======== Data extract ========
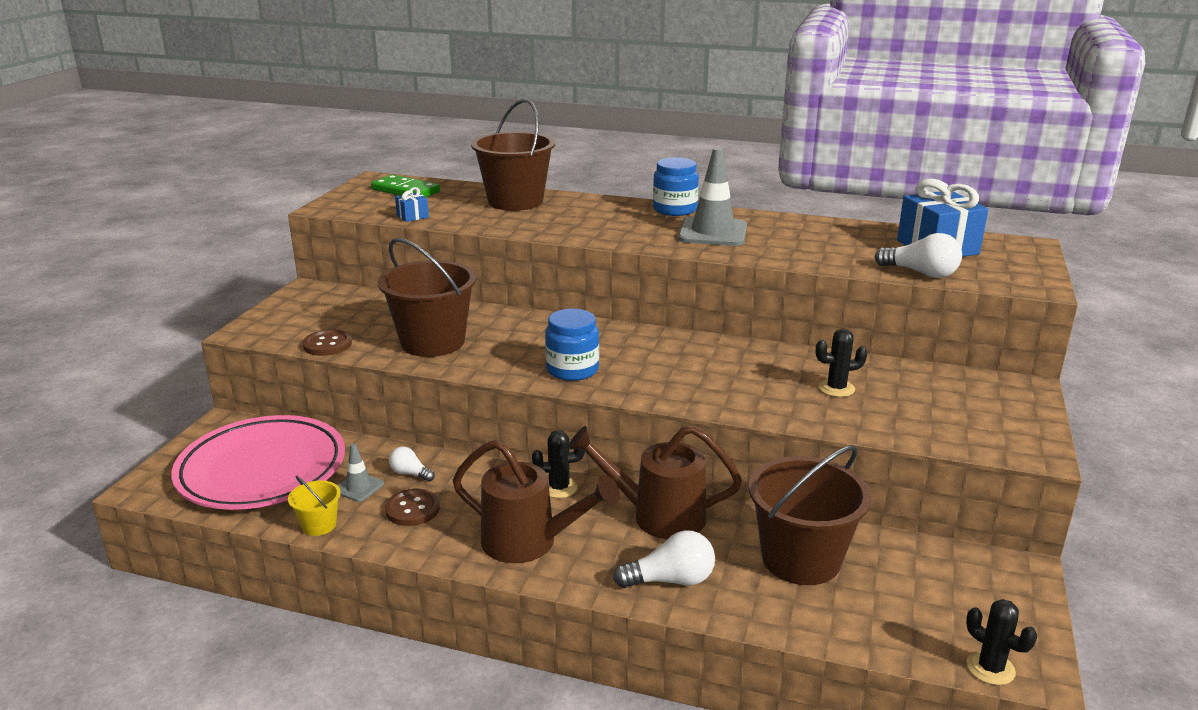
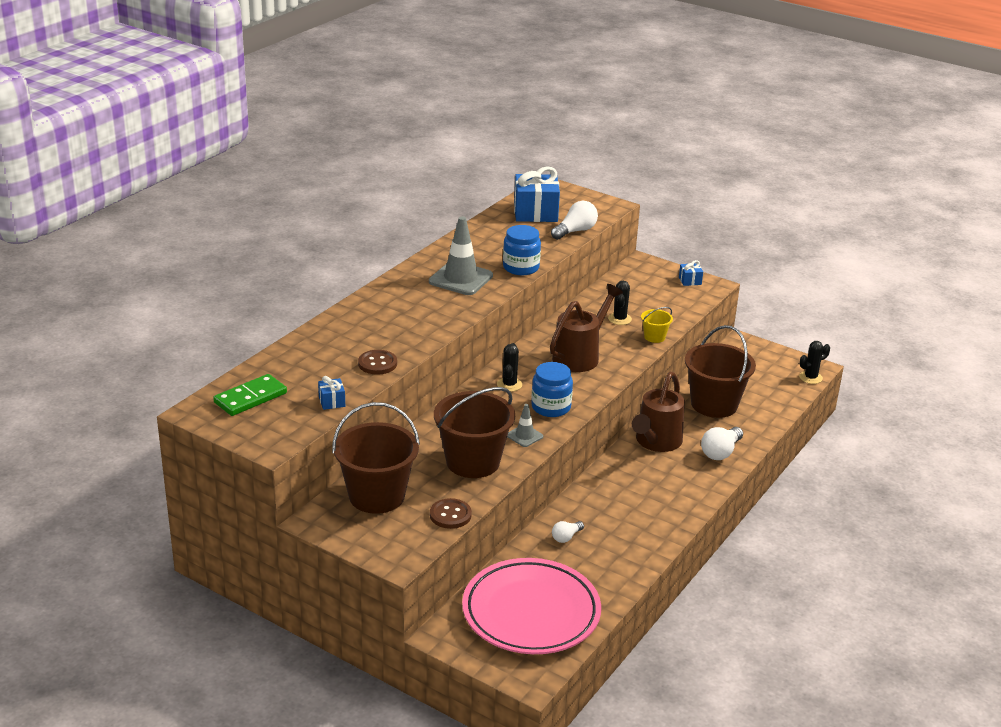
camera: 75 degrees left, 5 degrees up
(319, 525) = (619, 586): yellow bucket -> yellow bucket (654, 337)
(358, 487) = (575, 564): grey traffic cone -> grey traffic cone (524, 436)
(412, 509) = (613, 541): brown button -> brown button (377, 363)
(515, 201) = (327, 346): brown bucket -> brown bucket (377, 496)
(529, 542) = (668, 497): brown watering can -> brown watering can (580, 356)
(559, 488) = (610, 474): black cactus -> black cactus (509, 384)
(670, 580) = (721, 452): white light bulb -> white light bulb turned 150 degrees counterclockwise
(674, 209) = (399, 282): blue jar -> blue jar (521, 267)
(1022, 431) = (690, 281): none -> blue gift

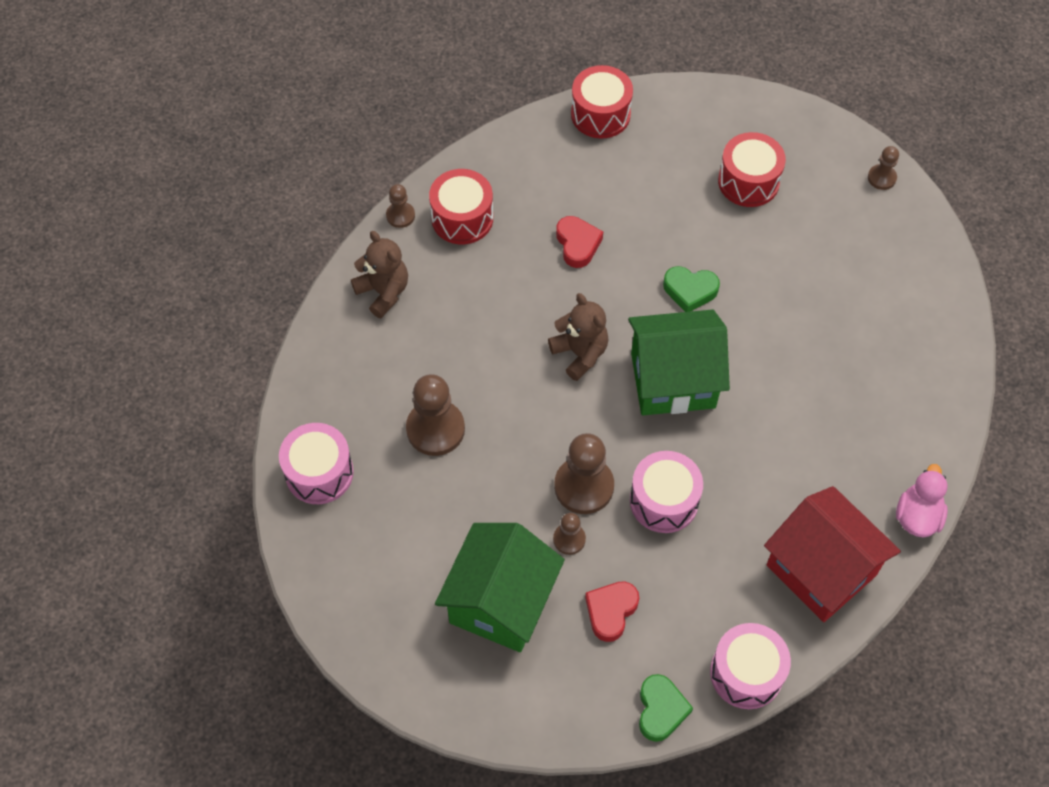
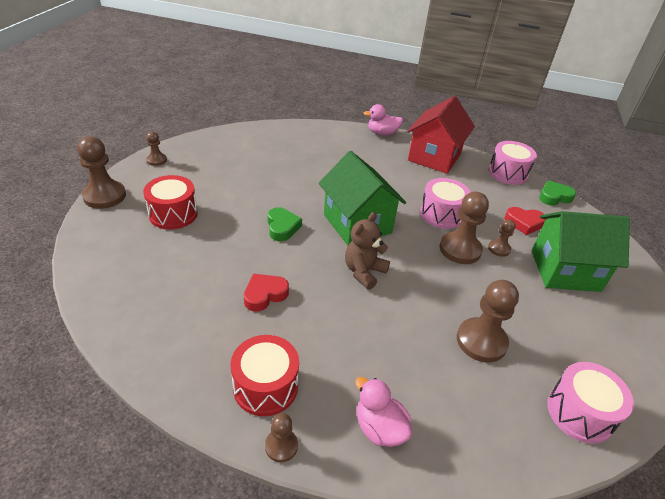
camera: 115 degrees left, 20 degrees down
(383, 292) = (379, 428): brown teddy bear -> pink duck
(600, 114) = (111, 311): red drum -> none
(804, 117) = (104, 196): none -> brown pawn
========
▶ _Directions for this task_
Scan the records above for the word "none". Copy each line that has it.

▶ _Result of this exercise_
(1022, 431) = (690, 281): none -> blue gift
(600, 114) = (111, 311): red drum -> none
(804, 117) = (104, 196): none -> brown pawn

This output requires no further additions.